TASK INSTRUCTIONS: Output the data once more, exactly as given.
*** Opening DATA FOR THE TASK ***
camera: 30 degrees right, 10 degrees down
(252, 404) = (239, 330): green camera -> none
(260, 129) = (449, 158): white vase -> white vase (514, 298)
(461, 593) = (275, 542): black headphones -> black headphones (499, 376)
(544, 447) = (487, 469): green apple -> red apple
*** Closing DATA FOR THE TASK ***
THE COMPLETED TASK:
camera: 30 degrees right, 10 degrees down
(252, 404) = (239, 330): green camera -> none
(260, 129) = (449, 158): white vase -> white vase (514, 298)
(461, 593) = (275, 542): black headphones -> black headphones (499, 376)
(544, 447) = (487, 469): green apple -> red apple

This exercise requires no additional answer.